- _Exercise brief_: Starting at the line holding "DIGITS1 pin DIO: A1 -> D5" and finishing at the line holding "SONAR2 pin ECHO: D4 -> D3", transcribe the material exactly, keeping both ends but no pictures.

• • • • •

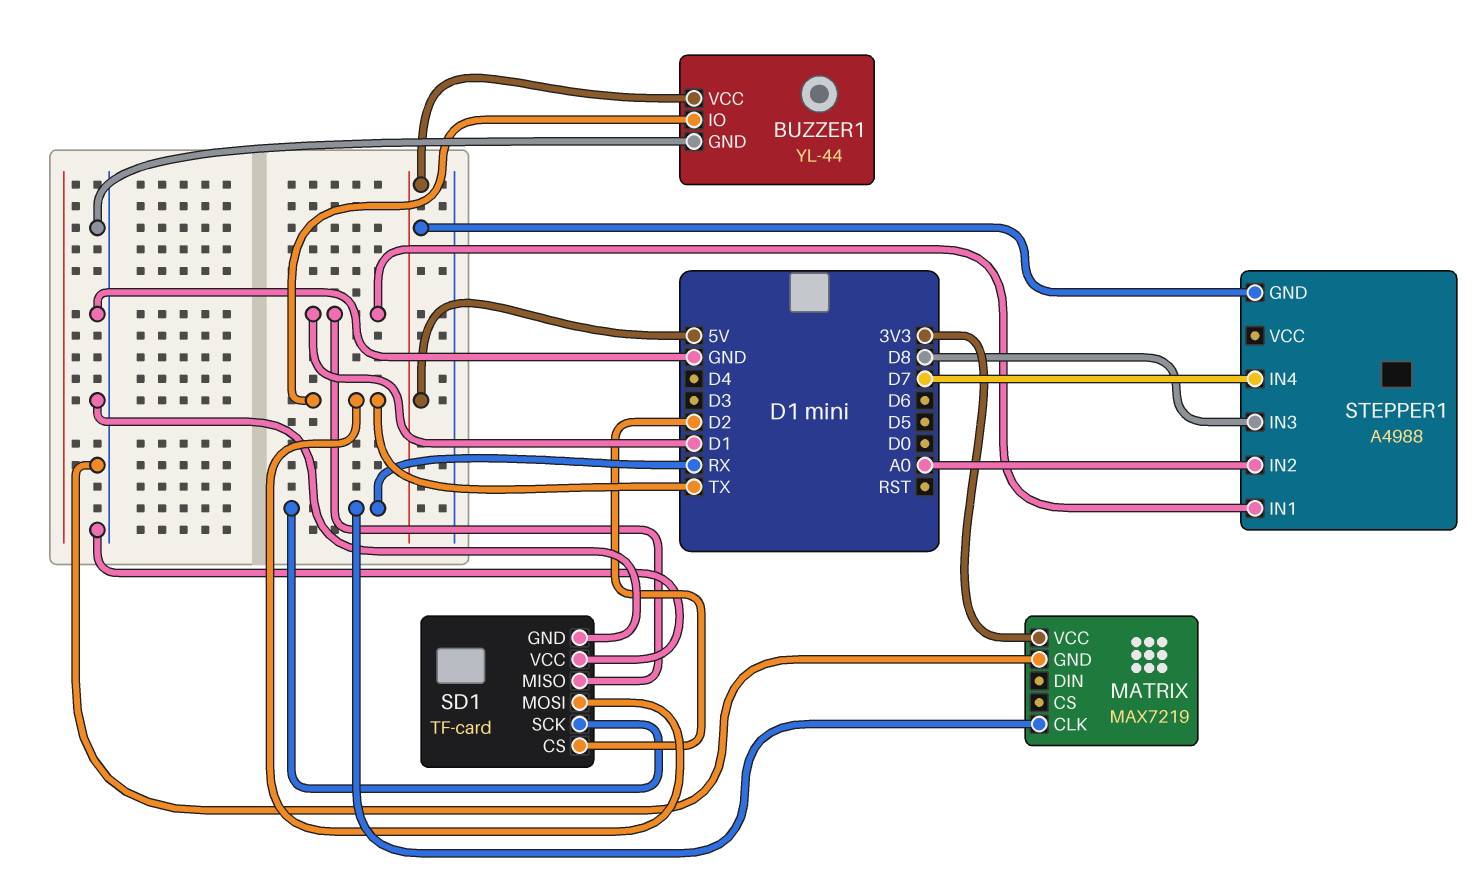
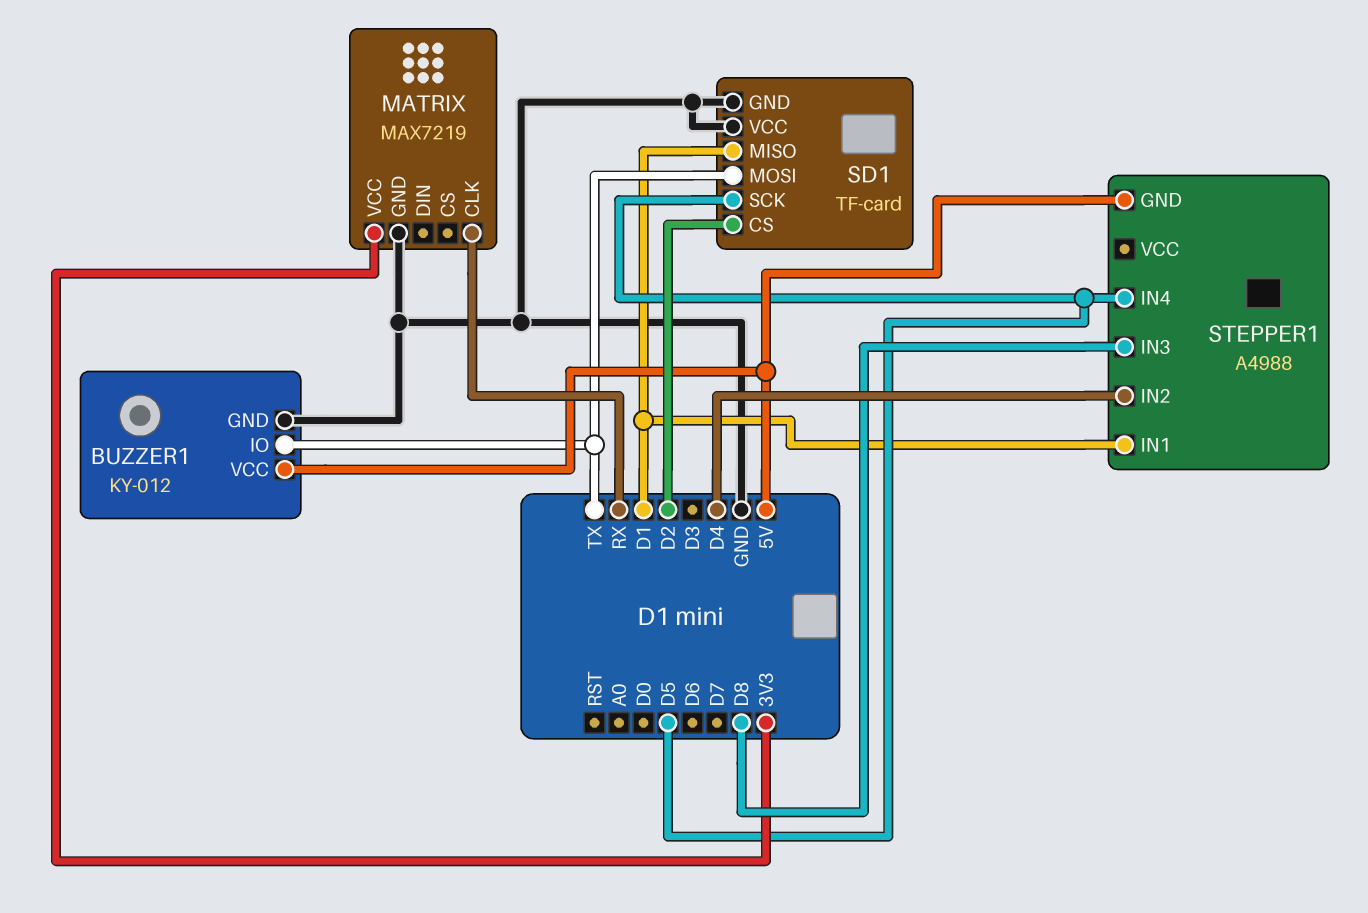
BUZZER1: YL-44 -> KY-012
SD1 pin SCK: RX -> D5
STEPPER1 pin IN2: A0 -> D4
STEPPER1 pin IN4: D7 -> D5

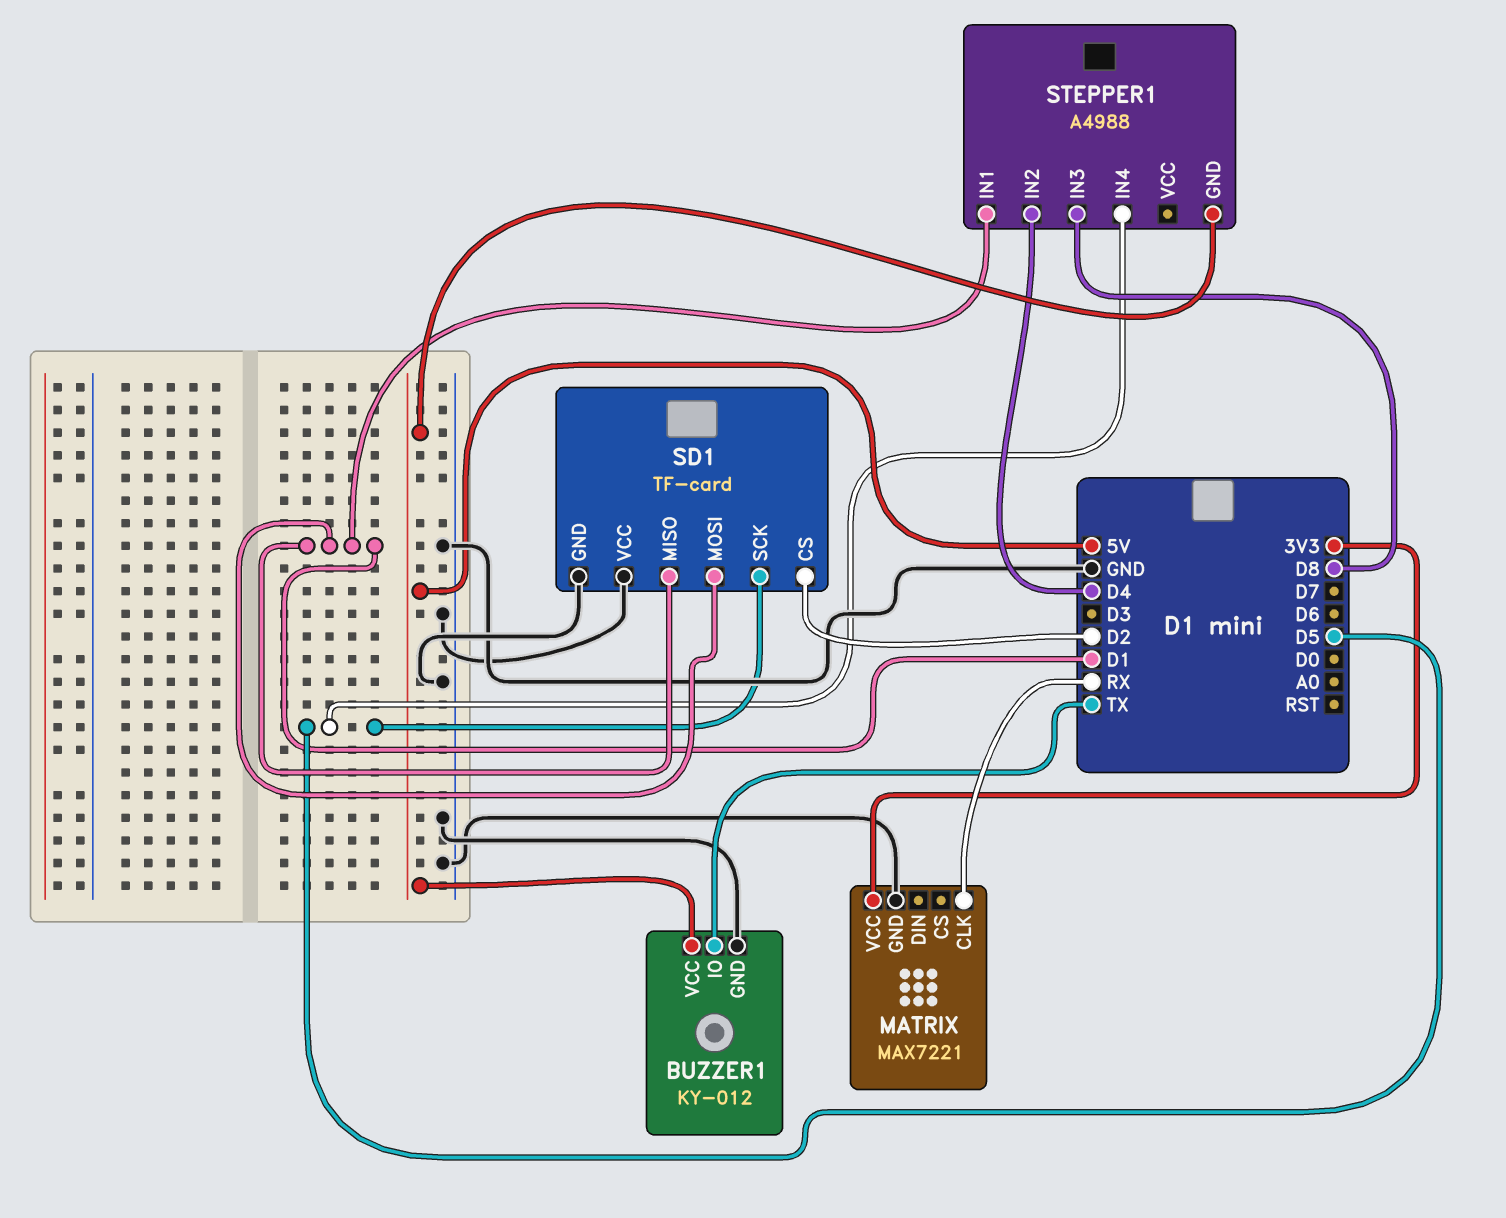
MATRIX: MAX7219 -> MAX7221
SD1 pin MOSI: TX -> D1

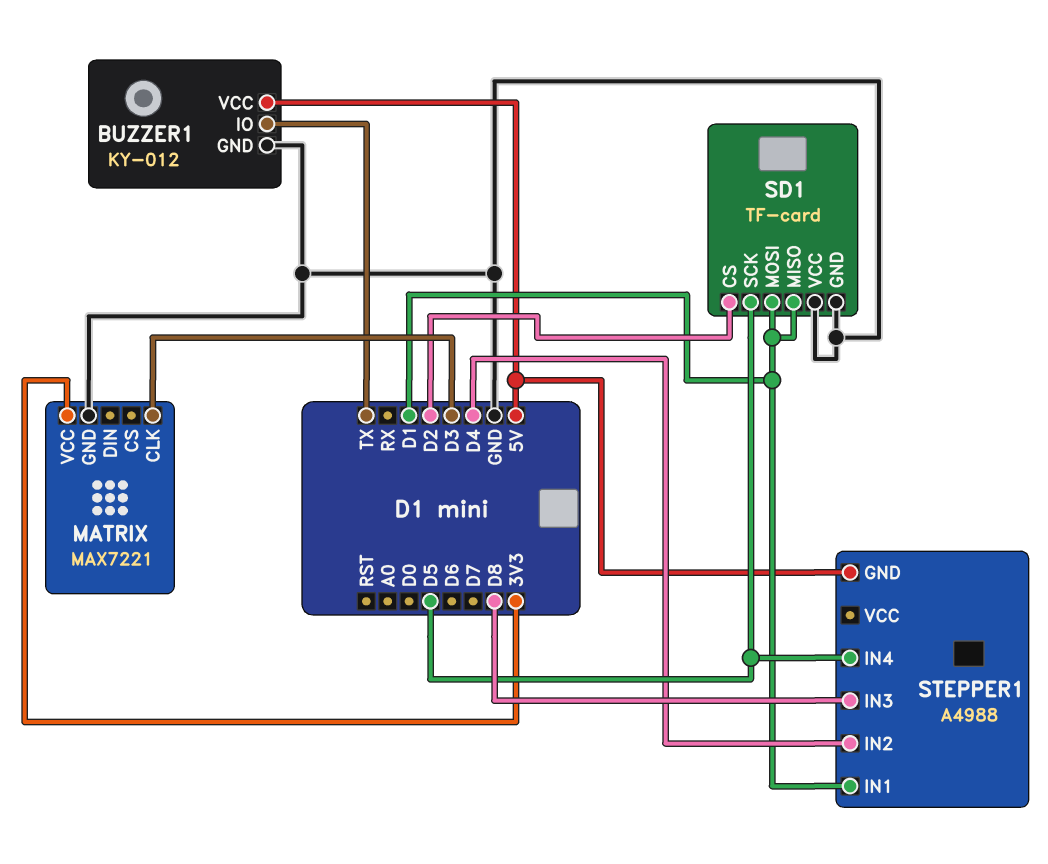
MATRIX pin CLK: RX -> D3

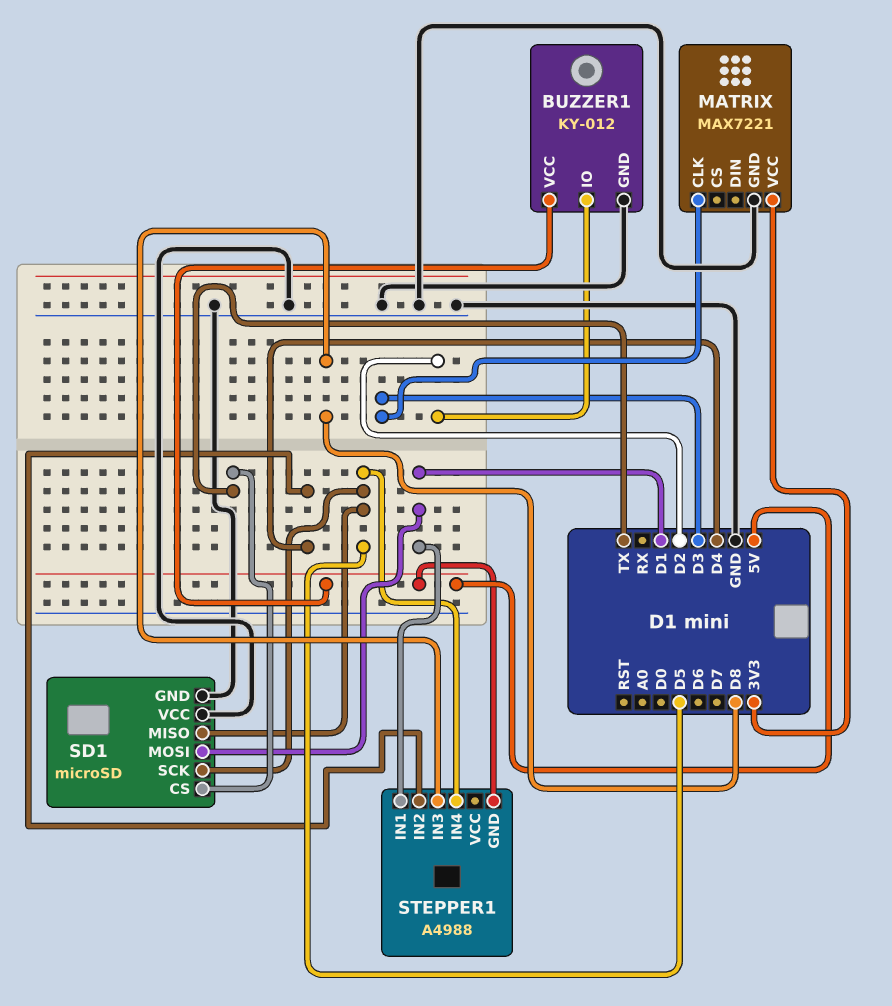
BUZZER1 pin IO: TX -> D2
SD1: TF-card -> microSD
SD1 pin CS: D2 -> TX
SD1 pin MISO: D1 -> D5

• • • • •

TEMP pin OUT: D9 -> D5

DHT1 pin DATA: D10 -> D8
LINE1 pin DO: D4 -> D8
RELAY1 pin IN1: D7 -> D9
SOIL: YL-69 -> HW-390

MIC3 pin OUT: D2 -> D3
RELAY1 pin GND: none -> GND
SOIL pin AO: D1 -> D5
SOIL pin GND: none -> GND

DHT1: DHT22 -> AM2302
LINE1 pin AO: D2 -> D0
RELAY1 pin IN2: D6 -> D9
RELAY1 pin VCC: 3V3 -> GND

• • • • •

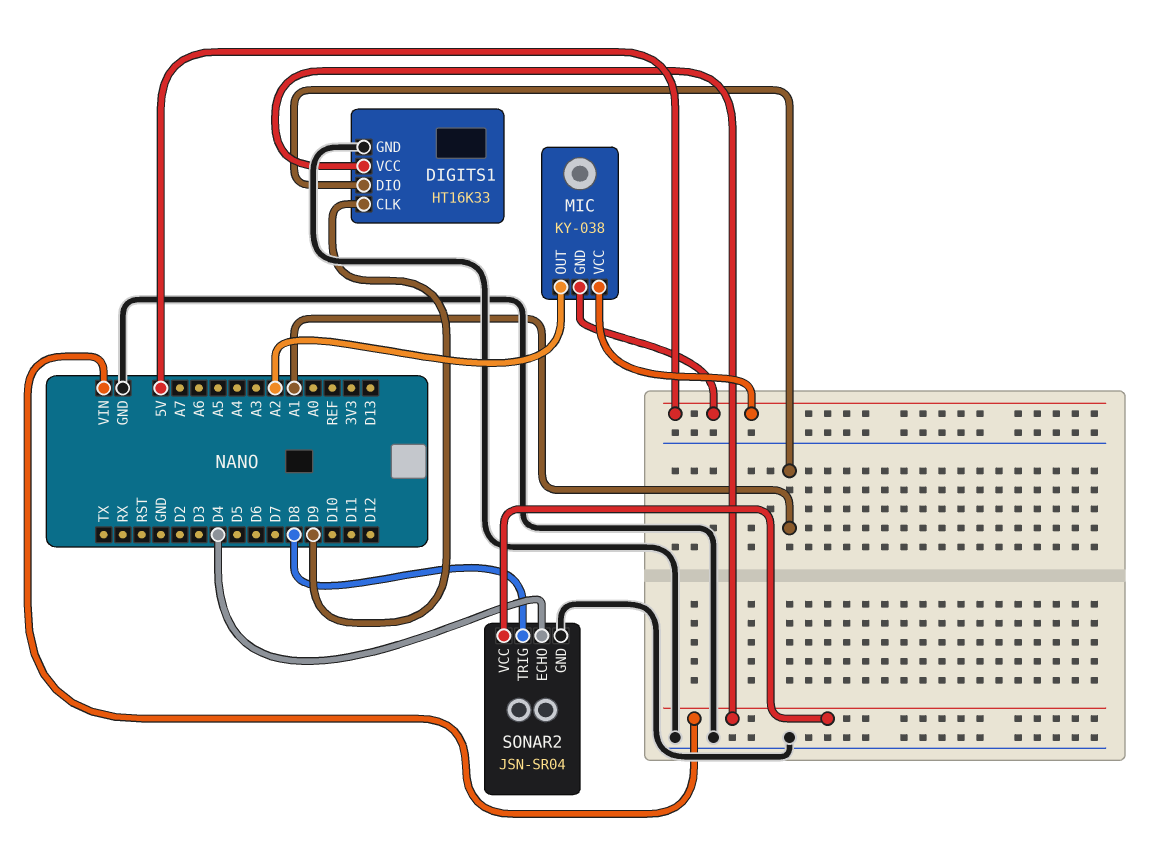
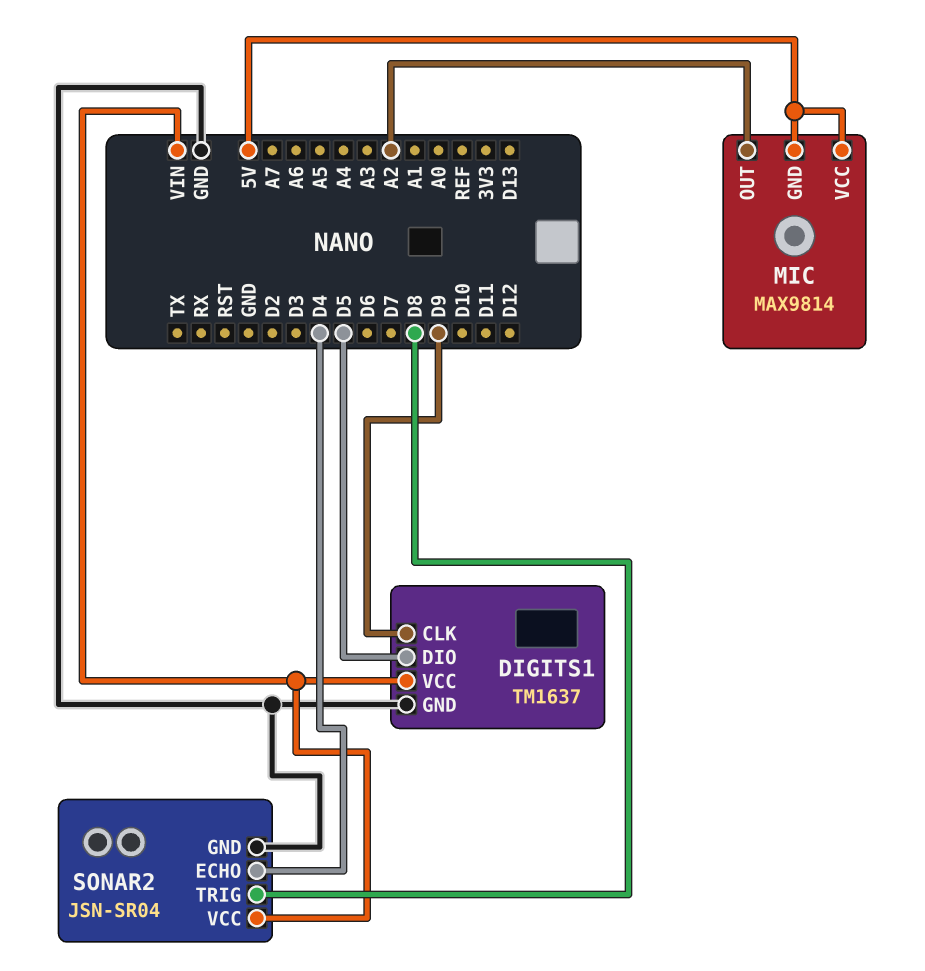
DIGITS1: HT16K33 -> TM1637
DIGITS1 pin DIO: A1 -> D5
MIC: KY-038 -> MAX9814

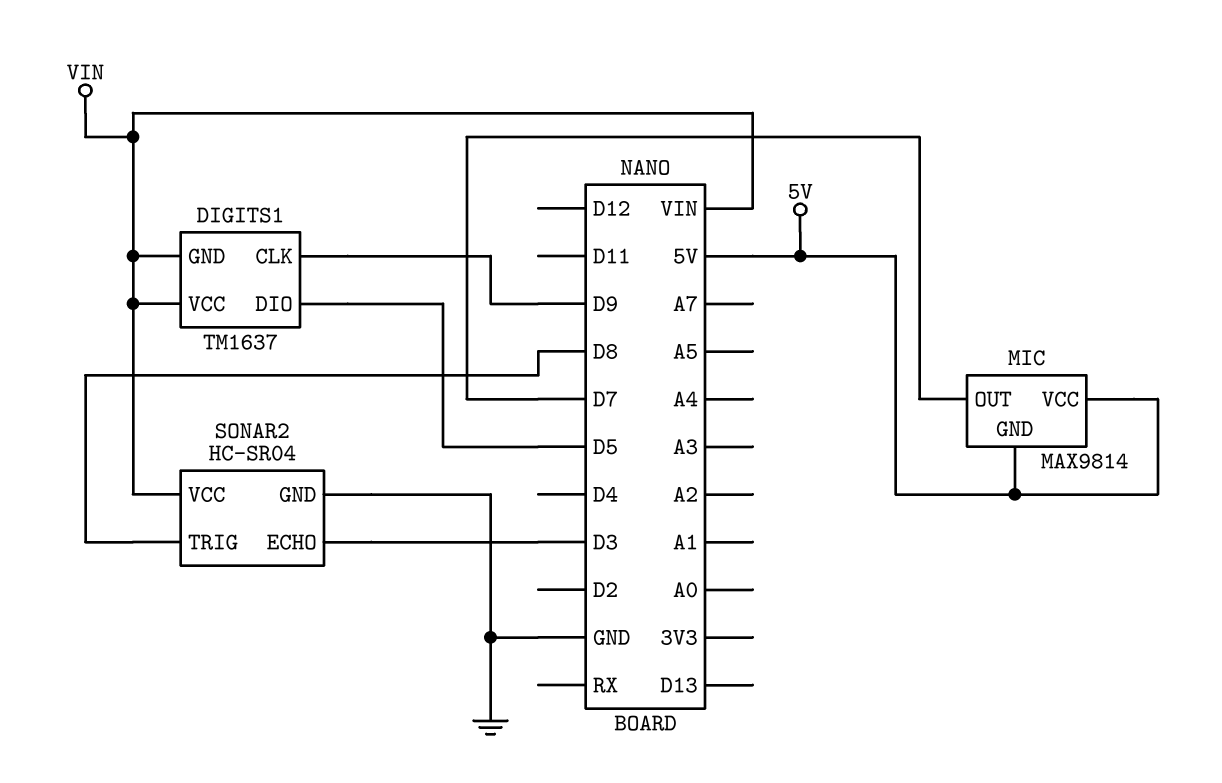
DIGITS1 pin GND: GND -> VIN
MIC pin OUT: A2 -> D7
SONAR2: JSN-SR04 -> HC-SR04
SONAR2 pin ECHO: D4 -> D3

• • • • •

- _Answer to this problem_:
DIGITS1 pin DIO: A1 -> D5
MIC: KY-038 -> MAX9814

DIGITS1 pin GND: GND -> VIN
MIC pin OUT: A2 -> D7
SONAR2: JSN-SR04 -> HC-SR04
SONAR2 pin ECHO: D4 -> D3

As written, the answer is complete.